» Available records:
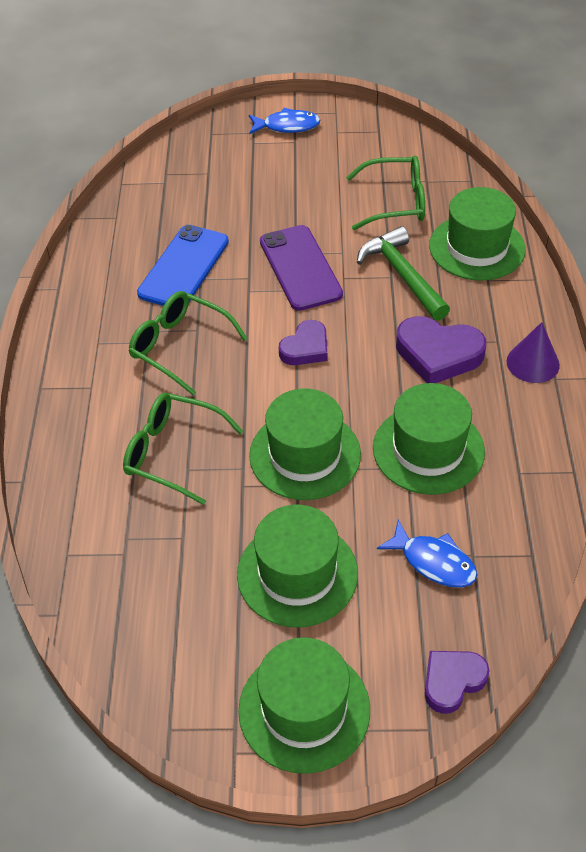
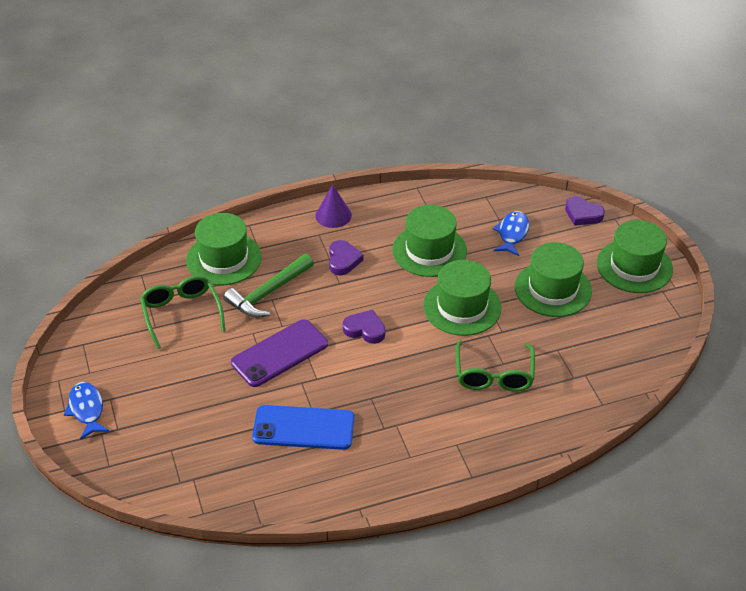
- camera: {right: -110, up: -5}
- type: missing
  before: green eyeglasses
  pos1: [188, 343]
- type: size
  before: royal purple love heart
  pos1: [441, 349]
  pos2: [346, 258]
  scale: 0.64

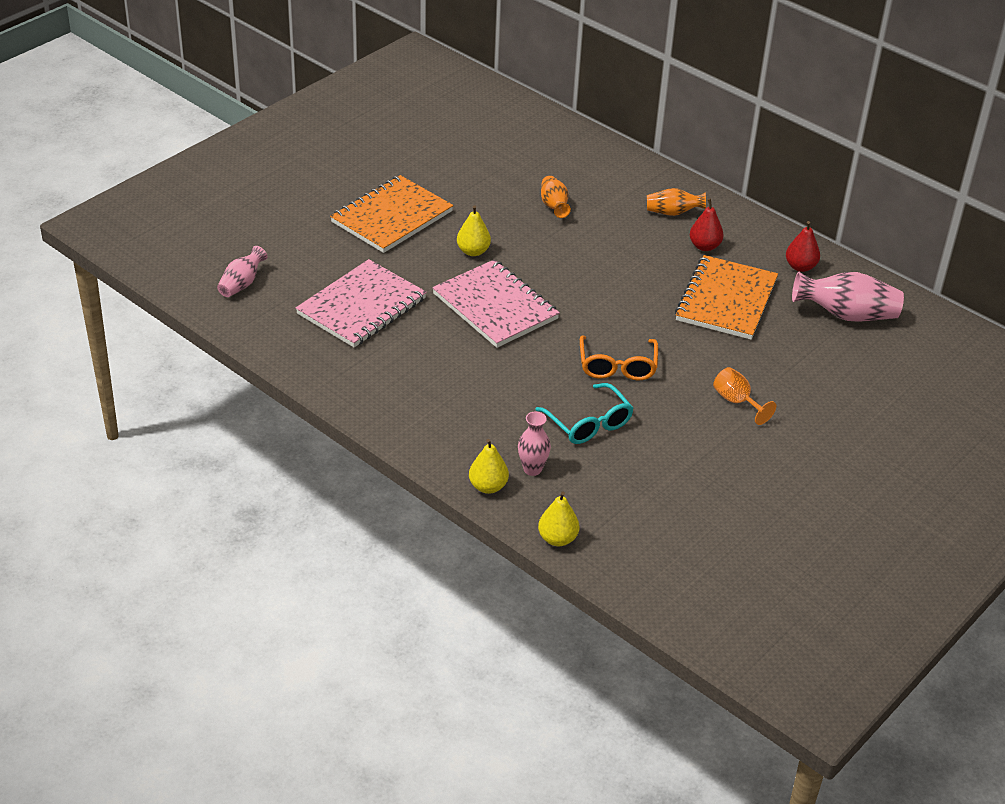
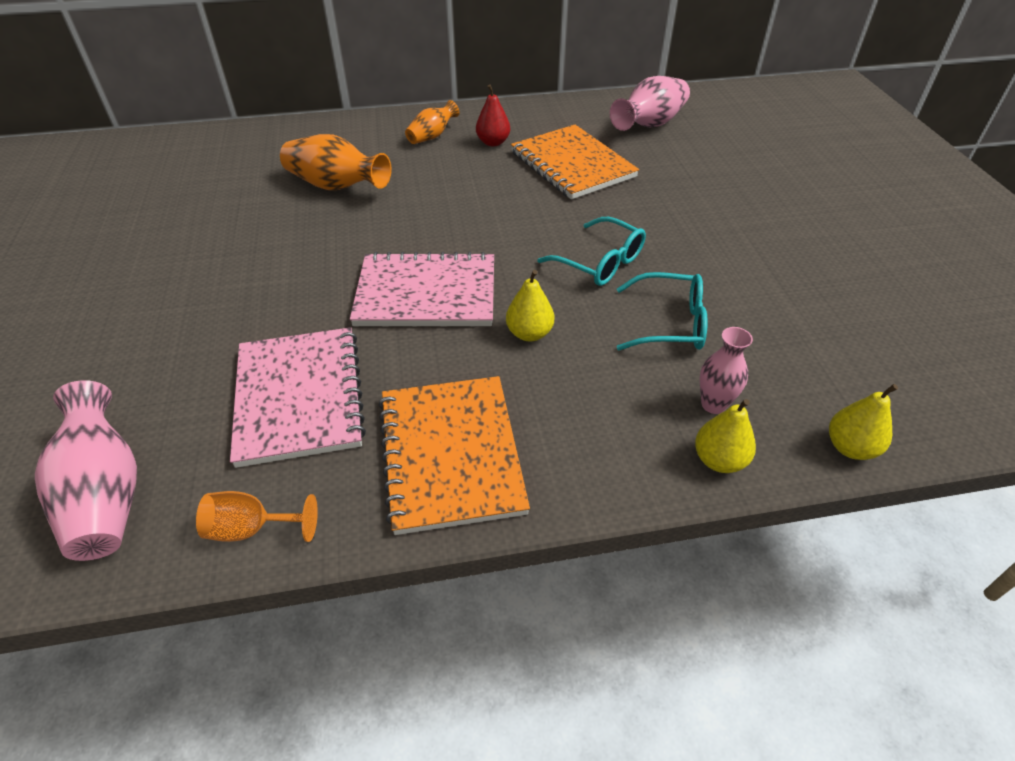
- camera: {right: -50, up: 5}
- type: size
  before: pink tall vase
  pos1: [242, 271]
  pos2: [86, 470]
  scale: 1.68
- type: relocated
  before: bright orange notepad
  pos1: [391, 214]
  pos2: [454, 455]
- type: relocated
  before: yellow toy pear
  pos1: [474, 230]
  pos2: [530, 306]
- type: size
  before: bright orange tall vase
  pos1: [556, 197]
  pos2: [336, 162]
  scale: 1.68
- type: colour
  before: bright orange eyeglasses
  after: teal eyeglasses
  pos1: [619, 358]
  pos2: [591, 251]
- type: relocated
  before: bright orange goblet
  pos1: [744, 396]
  pos2: [257, 516]
- type: missing
  before: red toy pear
  pos1: [803, 246]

» Exercise:
Word for word and without pictures, restate only the lines running from the one that contains "before: royal purple love heart" through the last line of the listing above.

» Task solution:
  before: royal purple love heart
  pos1: [441, 349]
  pos2: [346, 258]
  scale: 0.64

- camera: {right: -50, up: 5}
- type: size
  before: pink tall vase
  pos1: [242, 271]
  pos2: [86, 470]
  scale: 1.68
- type: relocated
  before: bright orange notepad
  pos1: [391, 214]
  pos2: [454, 455]
- type: relocated
  before: yellow toy pear
  pos1: [474, 230]
  pos2: [530, 306]
- type: size
  before: bright orange tall vase
  pos1: [556, 197]
  pos2: [336, 162]
  scale: 1.68
- type: colour
  before: bright orange eyeglasses
  after: teal eyeglasses
  pos1: [619, 358]
  pos2: [591, 251]
- type: relocated
  before: bright orange goblet
  pos1: [744, 396]
  pos2: [257, 516]
- type: missing
  before: red toy pear
  pos1: [803, 246]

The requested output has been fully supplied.